**Problem statement:**
Reproduce verbatim the entries from the line containing "Question: Can you" up to and including the line containing "Locate an element on the screen. The height".

(Entries taken from a collection)
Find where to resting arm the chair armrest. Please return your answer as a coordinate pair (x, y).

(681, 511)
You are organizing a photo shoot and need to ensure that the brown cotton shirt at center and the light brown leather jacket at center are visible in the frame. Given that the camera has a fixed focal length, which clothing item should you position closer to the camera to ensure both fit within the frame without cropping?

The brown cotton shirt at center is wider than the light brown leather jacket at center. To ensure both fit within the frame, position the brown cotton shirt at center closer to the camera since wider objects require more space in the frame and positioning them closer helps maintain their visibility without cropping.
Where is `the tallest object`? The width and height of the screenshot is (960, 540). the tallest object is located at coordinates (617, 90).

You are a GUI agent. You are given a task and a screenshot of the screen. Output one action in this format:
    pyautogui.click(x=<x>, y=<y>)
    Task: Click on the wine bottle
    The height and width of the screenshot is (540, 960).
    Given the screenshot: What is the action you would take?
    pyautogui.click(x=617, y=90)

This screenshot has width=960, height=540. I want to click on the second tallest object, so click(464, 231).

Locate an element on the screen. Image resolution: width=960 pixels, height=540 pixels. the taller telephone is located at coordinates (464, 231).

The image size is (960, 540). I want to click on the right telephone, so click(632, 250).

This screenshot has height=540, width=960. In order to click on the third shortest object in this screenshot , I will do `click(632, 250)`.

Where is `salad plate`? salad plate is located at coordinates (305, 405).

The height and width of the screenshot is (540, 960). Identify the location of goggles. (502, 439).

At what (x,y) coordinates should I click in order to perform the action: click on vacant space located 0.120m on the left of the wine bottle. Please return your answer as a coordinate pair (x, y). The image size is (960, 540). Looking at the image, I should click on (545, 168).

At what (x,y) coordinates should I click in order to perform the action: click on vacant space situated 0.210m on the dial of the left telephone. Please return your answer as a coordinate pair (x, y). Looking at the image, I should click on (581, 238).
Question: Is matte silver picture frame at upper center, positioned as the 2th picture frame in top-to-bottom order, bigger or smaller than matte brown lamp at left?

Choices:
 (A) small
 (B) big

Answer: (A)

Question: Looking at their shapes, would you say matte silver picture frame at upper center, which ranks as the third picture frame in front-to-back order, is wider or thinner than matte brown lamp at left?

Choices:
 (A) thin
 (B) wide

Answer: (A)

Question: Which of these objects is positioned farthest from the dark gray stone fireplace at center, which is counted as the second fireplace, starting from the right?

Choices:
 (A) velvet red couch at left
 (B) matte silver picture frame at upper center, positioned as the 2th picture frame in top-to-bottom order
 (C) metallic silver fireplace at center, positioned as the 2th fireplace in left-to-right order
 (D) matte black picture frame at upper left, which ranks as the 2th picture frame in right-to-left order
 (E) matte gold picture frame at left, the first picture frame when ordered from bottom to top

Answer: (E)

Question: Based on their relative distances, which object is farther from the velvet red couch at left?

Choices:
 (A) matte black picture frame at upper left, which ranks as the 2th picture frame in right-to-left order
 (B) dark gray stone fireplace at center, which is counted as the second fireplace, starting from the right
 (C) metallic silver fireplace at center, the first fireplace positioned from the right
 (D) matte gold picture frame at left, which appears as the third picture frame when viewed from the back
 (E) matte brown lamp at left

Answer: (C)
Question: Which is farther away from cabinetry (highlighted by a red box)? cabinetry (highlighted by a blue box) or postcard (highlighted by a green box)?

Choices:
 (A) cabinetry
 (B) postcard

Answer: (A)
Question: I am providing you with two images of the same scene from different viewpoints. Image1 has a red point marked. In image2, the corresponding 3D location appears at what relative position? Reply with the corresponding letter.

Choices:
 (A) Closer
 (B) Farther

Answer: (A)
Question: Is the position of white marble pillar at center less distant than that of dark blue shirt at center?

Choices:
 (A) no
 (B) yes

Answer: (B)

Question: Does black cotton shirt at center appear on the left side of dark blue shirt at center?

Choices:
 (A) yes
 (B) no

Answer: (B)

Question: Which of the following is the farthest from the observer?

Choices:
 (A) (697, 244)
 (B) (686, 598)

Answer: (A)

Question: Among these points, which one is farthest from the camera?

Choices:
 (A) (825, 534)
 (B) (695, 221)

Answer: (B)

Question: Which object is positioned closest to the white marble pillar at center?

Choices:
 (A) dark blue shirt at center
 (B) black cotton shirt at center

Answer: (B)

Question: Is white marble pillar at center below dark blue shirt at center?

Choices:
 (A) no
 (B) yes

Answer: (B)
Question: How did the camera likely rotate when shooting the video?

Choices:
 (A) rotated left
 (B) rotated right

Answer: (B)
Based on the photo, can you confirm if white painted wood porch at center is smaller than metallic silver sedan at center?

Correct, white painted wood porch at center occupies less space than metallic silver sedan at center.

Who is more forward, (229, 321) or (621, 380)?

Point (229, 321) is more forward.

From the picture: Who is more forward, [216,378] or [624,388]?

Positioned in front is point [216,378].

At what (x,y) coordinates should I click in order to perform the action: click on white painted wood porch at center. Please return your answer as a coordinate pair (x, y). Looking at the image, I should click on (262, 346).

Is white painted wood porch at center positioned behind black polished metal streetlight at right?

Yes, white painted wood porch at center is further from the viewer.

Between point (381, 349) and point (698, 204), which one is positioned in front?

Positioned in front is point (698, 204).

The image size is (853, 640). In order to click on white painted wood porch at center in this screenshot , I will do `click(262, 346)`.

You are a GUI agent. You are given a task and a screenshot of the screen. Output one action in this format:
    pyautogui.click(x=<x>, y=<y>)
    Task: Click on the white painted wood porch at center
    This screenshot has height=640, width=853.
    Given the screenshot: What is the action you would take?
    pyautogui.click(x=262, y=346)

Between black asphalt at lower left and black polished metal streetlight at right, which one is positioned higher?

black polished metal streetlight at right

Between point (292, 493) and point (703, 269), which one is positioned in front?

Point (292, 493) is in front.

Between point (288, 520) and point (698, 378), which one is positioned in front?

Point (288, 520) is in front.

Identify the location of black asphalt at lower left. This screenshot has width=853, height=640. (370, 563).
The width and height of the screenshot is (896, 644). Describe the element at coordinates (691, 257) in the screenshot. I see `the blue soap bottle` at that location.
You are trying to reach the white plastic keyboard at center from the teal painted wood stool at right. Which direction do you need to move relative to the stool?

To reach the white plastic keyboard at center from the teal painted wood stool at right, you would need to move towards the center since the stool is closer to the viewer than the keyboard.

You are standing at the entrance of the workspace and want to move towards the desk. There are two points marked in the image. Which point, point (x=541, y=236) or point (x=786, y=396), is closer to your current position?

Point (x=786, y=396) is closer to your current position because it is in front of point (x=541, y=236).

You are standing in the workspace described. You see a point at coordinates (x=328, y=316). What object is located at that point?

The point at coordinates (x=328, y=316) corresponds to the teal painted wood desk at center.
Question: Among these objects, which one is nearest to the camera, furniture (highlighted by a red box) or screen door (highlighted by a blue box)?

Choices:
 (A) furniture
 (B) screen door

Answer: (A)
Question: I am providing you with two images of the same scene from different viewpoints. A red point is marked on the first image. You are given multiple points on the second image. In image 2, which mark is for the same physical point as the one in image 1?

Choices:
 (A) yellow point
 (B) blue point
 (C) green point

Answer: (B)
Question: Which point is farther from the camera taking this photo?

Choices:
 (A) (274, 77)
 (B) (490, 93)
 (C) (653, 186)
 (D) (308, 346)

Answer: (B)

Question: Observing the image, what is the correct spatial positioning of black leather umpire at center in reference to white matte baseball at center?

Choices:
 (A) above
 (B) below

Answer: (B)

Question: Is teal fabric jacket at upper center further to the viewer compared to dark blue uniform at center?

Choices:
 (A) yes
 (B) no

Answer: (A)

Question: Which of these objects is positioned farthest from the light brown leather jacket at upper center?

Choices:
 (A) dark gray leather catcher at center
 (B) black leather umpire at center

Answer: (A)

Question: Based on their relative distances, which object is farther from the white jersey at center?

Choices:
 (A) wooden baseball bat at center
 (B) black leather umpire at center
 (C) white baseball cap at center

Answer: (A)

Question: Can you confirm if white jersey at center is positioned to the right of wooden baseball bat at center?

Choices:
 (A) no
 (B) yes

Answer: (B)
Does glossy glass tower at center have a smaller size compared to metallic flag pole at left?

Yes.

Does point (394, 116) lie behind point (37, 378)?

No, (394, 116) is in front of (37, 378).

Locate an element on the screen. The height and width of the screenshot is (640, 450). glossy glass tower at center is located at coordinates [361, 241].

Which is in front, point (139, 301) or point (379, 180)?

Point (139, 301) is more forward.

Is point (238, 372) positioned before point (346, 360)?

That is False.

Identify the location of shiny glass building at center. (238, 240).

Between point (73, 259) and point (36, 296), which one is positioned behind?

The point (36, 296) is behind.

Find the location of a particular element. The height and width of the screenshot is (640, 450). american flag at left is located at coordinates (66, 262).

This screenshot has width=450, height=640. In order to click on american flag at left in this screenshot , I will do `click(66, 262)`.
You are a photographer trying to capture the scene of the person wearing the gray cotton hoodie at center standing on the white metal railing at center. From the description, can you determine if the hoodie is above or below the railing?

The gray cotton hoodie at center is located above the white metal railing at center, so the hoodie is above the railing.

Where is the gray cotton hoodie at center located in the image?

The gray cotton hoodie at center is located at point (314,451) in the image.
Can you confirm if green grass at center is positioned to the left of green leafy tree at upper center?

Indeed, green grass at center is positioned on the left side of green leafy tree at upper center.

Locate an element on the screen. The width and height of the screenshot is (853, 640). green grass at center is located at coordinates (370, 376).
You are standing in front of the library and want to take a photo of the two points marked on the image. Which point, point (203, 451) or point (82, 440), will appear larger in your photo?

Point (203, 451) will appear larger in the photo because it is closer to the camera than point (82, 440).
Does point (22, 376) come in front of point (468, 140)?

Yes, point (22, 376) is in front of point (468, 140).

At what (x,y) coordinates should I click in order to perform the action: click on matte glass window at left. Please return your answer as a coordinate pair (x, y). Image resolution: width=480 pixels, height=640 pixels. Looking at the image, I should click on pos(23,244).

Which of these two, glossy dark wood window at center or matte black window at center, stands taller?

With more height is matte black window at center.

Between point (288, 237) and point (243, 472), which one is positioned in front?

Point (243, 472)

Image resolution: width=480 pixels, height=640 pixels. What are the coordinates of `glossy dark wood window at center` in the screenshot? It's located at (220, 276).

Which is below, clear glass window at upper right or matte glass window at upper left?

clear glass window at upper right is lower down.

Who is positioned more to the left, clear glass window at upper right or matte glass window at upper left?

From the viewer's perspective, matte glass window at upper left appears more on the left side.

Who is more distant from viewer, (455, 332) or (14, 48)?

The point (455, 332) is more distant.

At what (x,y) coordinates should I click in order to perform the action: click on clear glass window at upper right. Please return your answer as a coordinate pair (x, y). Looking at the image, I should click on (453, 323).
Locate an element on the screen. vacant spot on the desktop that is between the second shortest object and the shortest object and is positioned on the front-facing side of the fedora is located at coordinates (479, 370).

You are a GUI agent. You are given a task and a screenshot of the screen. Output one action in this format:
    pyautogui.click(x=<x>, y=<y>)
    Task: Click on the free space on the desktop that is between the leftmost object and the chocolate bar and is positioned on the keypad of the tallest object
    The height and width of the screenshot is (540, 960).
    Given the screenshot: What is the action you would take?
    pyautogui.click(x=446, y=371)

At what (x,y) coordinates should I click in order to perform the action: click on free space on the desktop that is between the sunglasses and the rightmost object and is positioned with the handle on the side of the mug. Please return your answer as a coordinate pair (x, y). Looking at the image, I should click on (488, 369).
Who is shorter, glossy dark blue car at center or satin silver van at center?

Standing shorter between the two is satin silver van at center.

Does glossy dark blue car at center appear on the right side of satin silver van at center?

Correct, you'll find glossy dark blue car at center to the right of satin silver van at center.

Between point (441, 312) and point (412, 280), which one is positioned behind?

**Reply:**
Question: Can you confirm if white jersey at center is positioned to the right of wooden baseball bat at center?

Choices:
 (A) no
 (B) yes

Answer: (B)
Does glossy glass tower at center have a smaller size compared to metallic flag pole at left?

Yes.

Does point (394, 116) lie behind point (37, 378)?

No, (394, 116) is in front of (37, 378).

Locate an element on the screen. The height and width of the screenshot is (640, 450). glossy glass tower at center is located at coordinates [361, 241].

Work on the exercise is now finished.